Before-and-after change records:
──────────
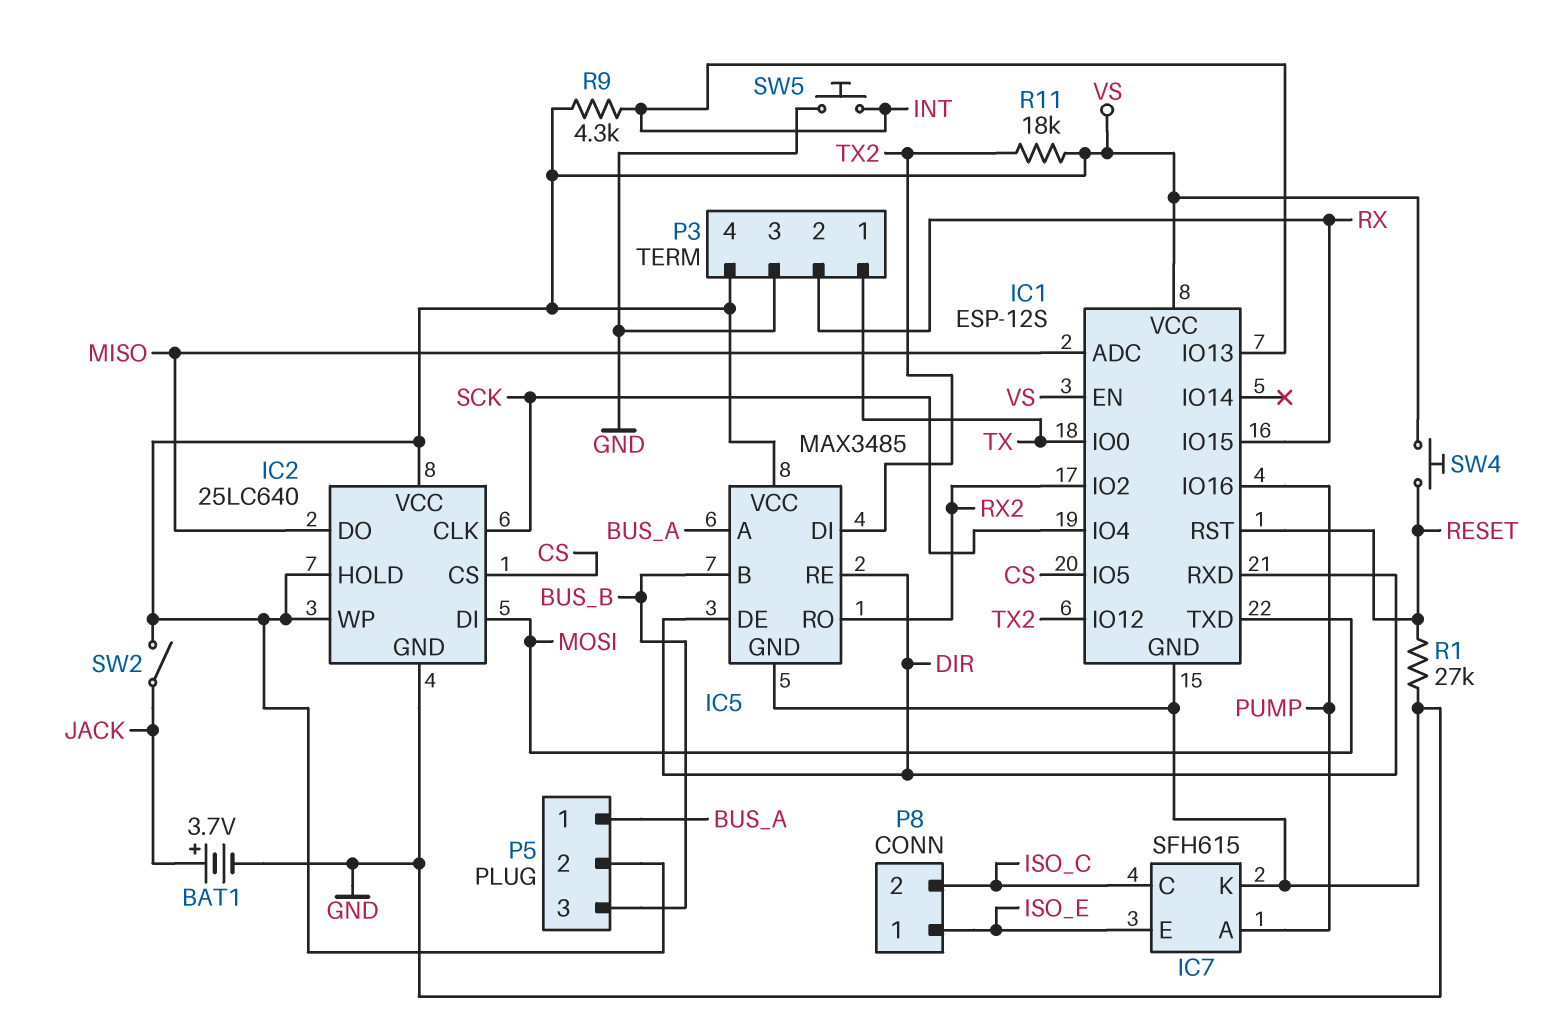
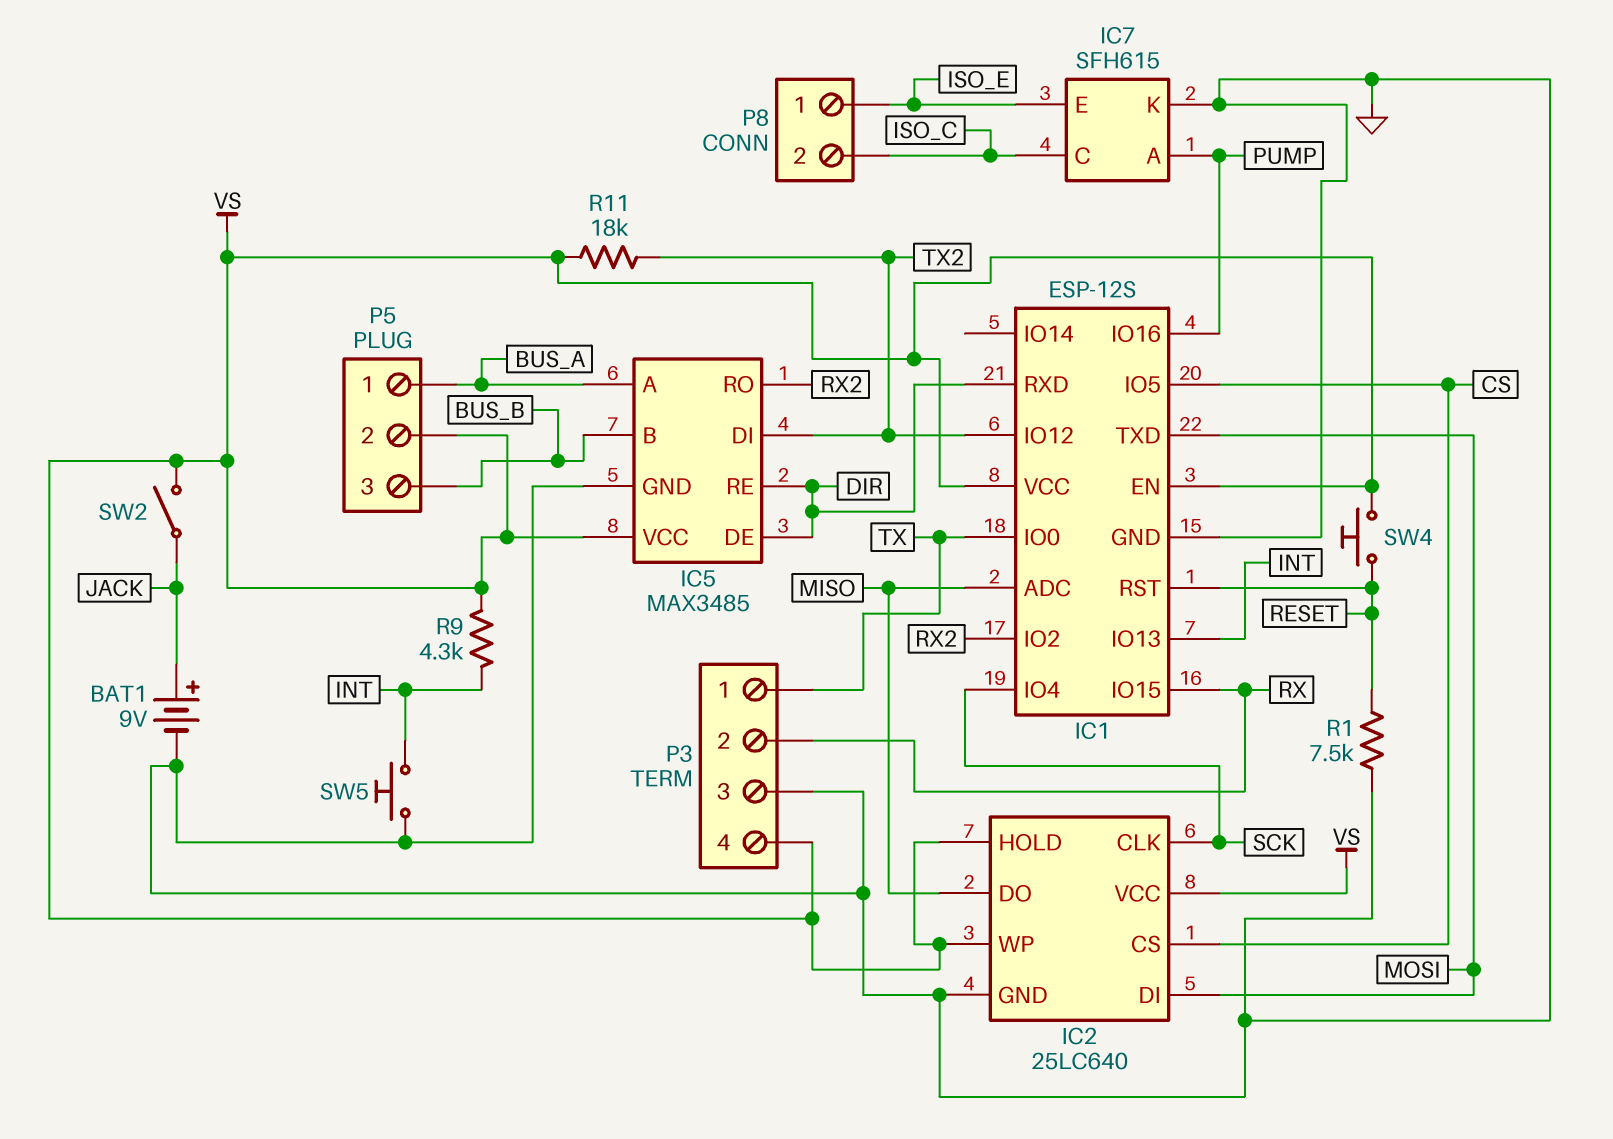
BAT1: 3.7V (plus JACK, minus GND) -> 9V (plus JACK, minus GND)
R1: 27k (GND, RESET) -> 7.5k (GND, RESET)

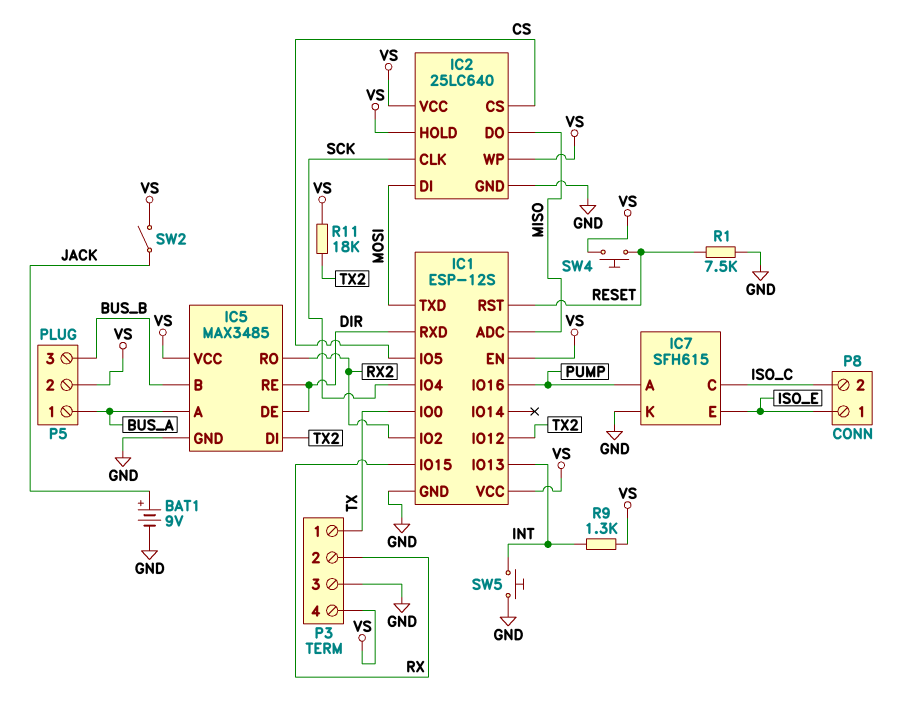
R9: 4.3k (INT, VS) -> 1.3k (INT, VS)

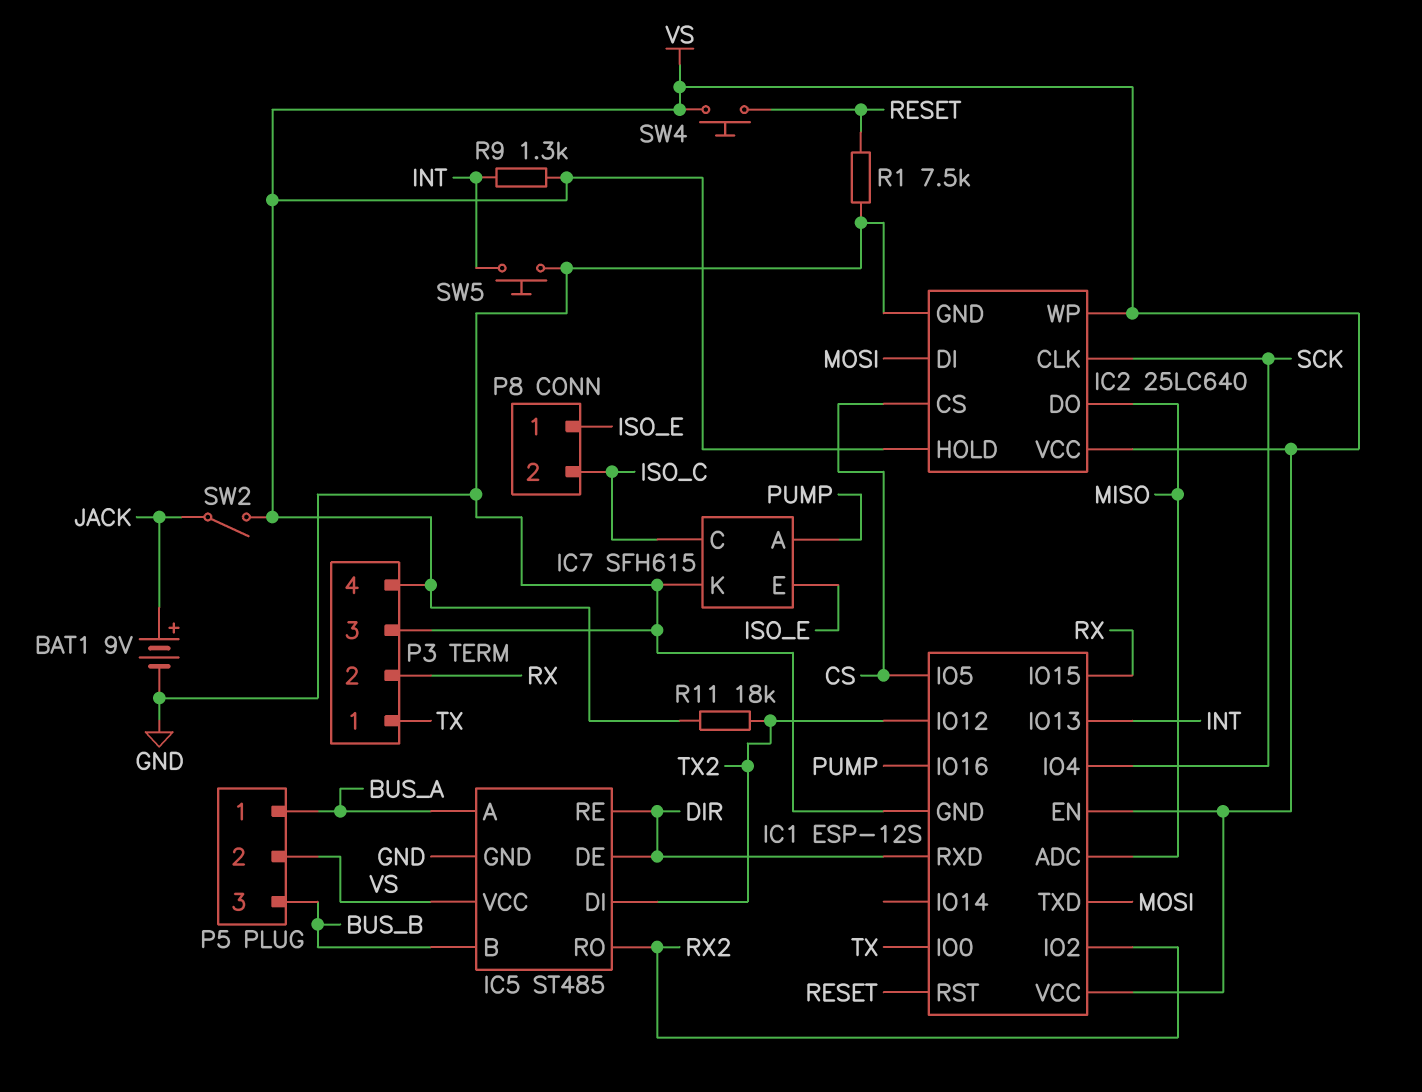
IC5: MAX3485 -> ST485

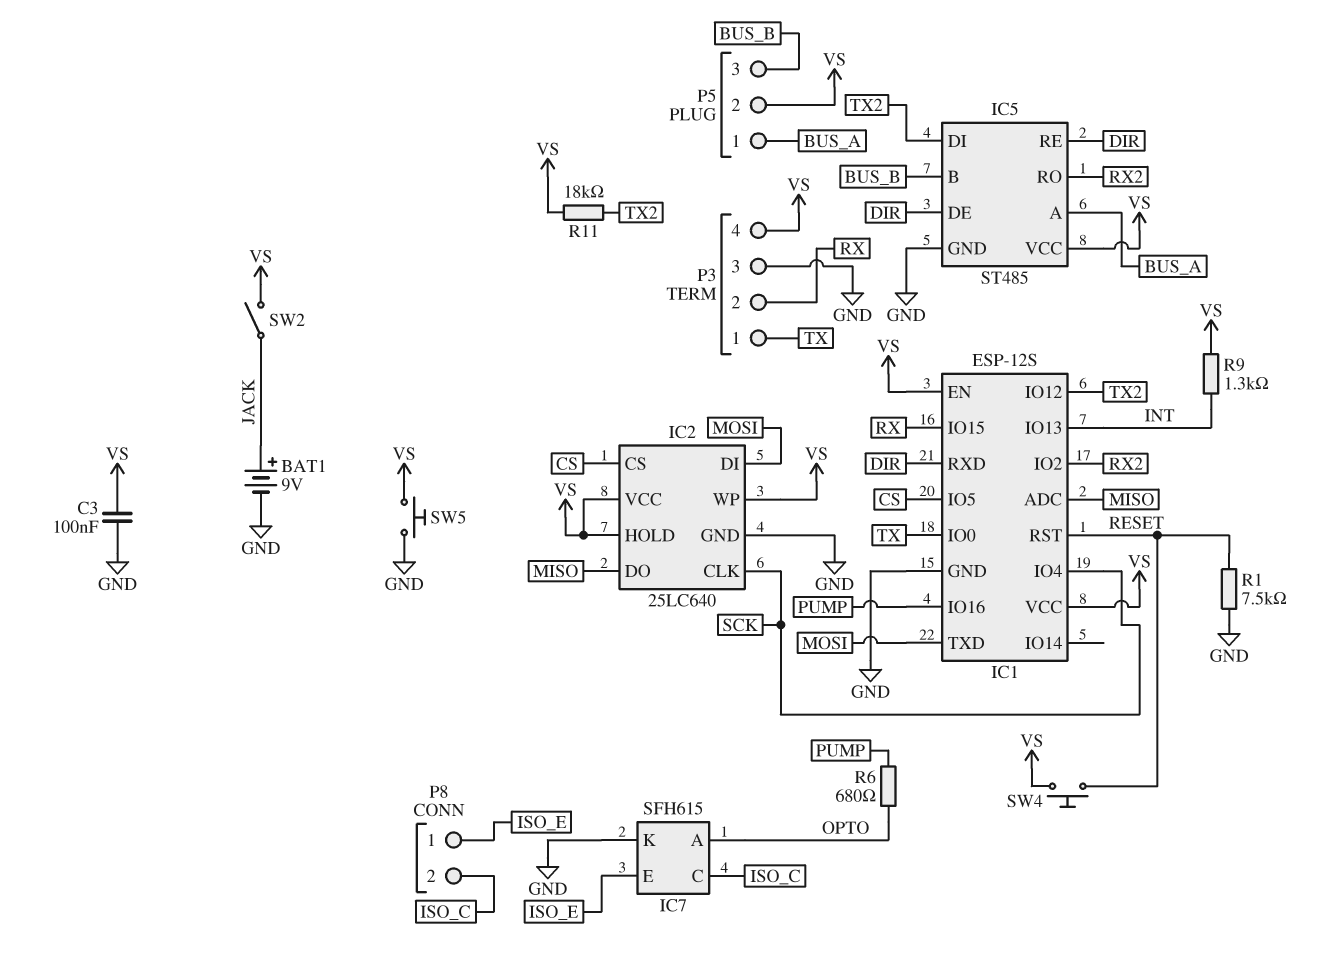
C3: none -> 100nF (GND, VS)
IC7 pin A: PUMP -> OPTO
R6: none -> 680 (OPTO, PUMP)
SW5: button (GND, INT) -> button (GND, VS)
──────────
• [WHAT TO WORK ON] Extract exactly the lines above from the line containing "R9: 4.3k (INT, VS) -> 1.3k (INT, VS)" through the last one, both ends included, but not the pictures.

• [RESPONSE TO THIS EXERCISE]
R9: 4.3k (INT, VS) -> 1.3k (INT, VS)

IC5: MAX3485 -> ST485

C3: none -> 100nF (GND, VS)
IC7 pin A: PUMP -> OPTO
R6: none -> 680 (OPTO, PUMP)
SW5: button (GND, INT) -> button (GND, VS)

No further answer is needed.